| Assignment |
Return only those lines of the listing that hold the word "grey".

| Given data |

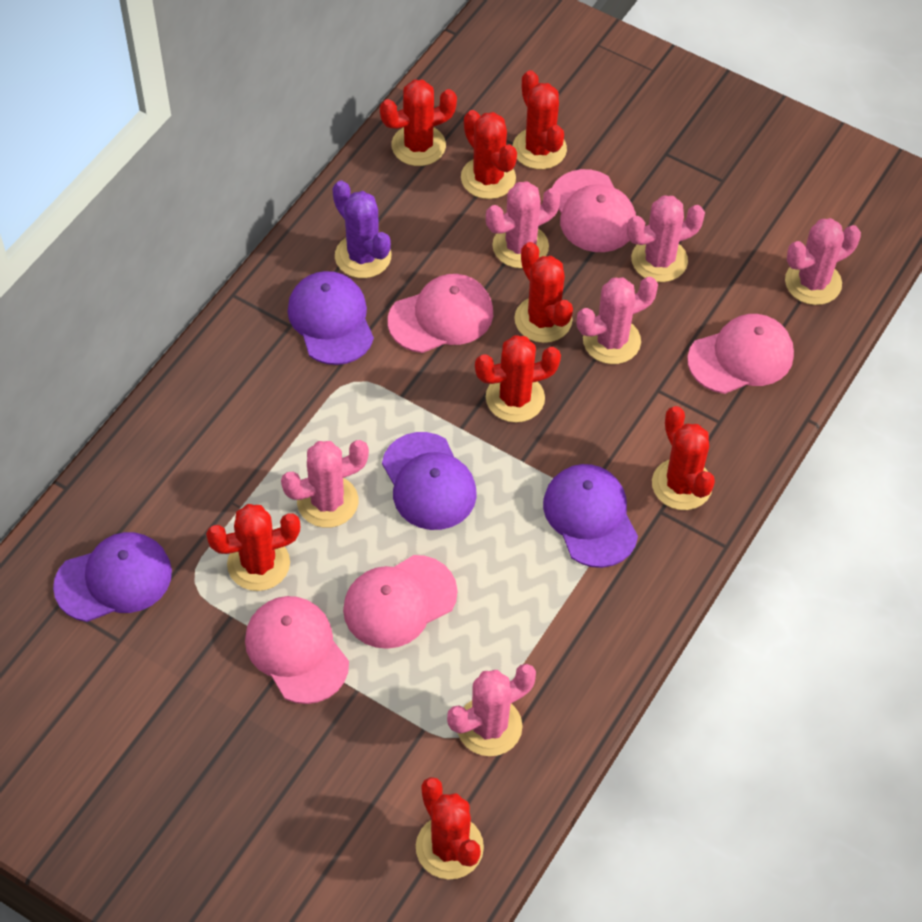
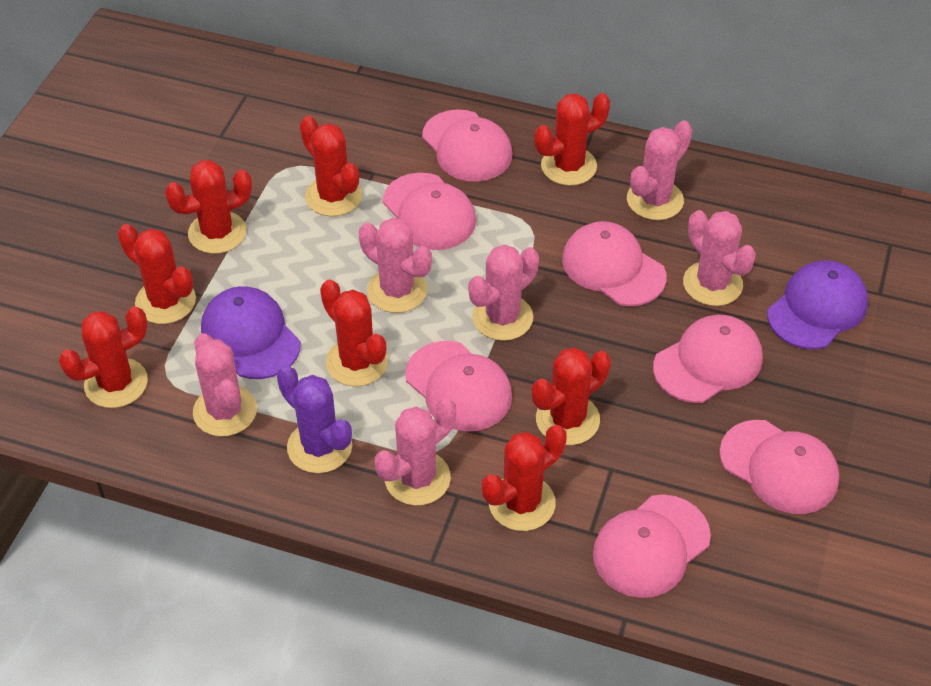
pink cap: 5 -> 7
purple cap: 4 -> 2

...

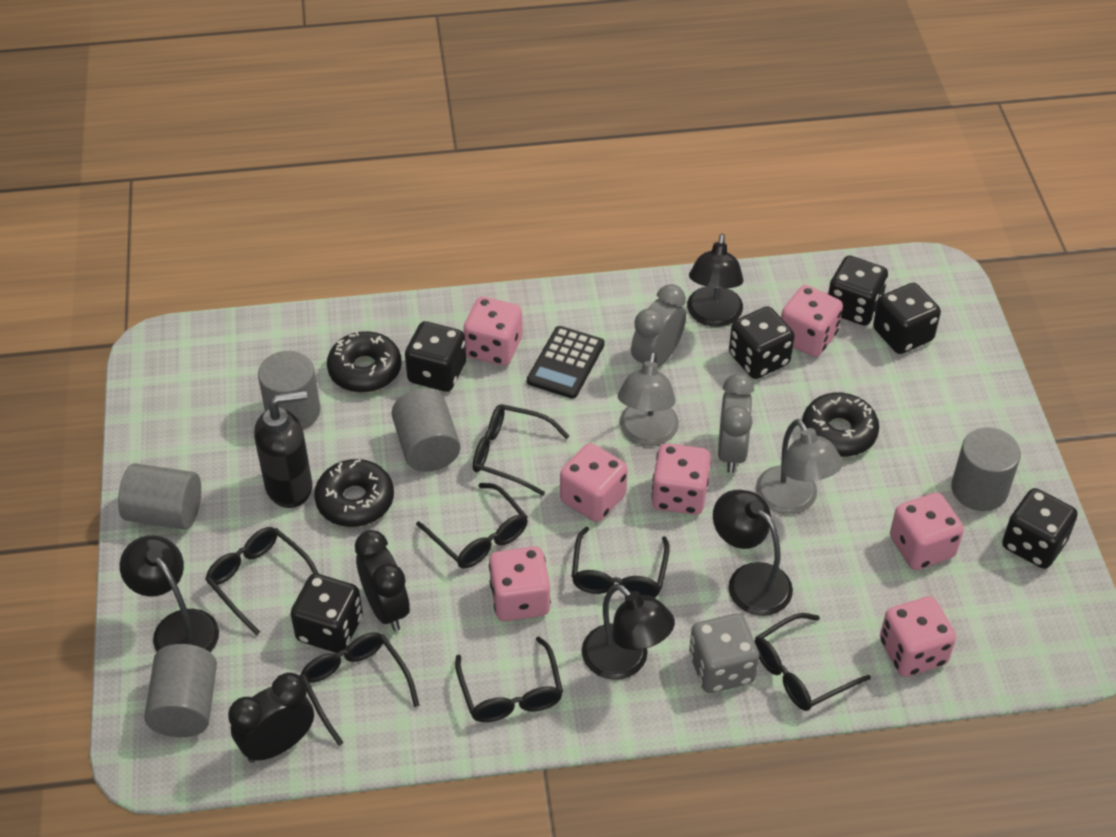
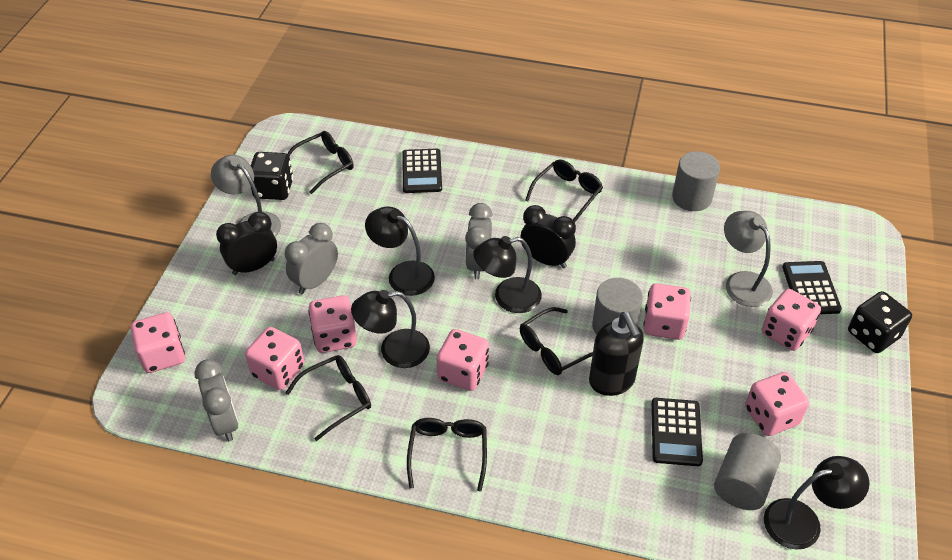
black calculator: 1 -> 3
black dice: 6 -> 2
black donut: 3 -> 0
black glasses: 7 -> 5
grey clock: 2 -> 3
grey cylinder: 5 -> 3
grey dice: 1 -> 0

...

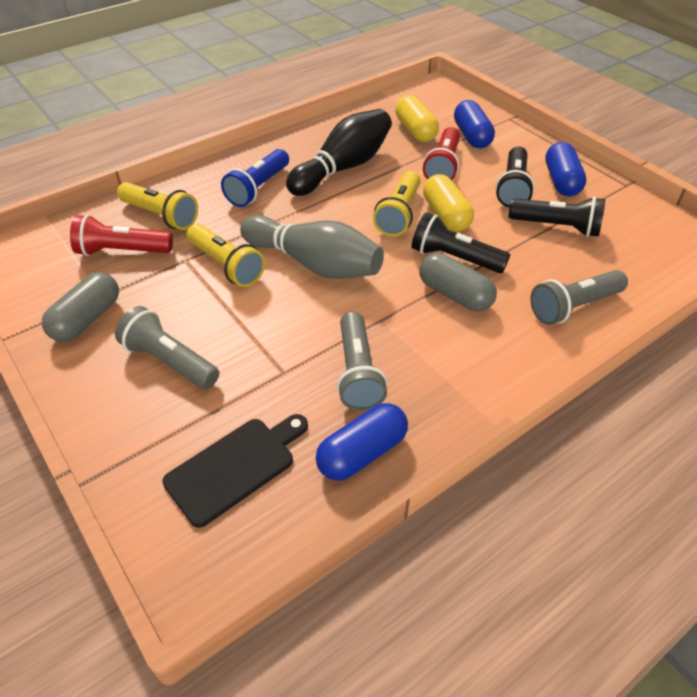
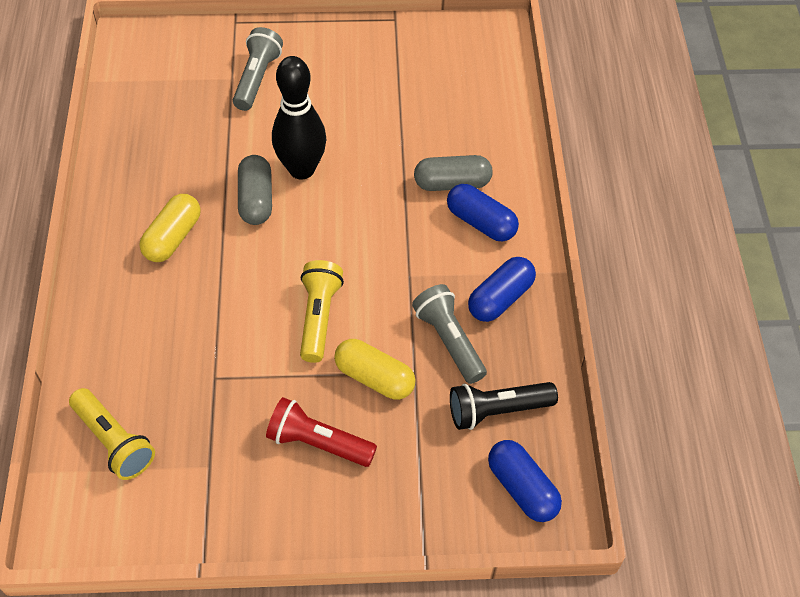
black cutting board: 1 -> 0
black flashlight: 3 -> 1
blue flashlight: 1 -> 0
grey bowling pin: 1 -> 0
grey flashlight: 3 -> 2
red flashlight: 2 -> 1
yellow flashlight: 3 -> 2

| Expected output |
grey clock: 2 -> 3
grey cylinder: 5 -> 3
grey dice: 1 -> 0
grey bowling pin: 1 -> 0
grey flashlight: 3 -> 2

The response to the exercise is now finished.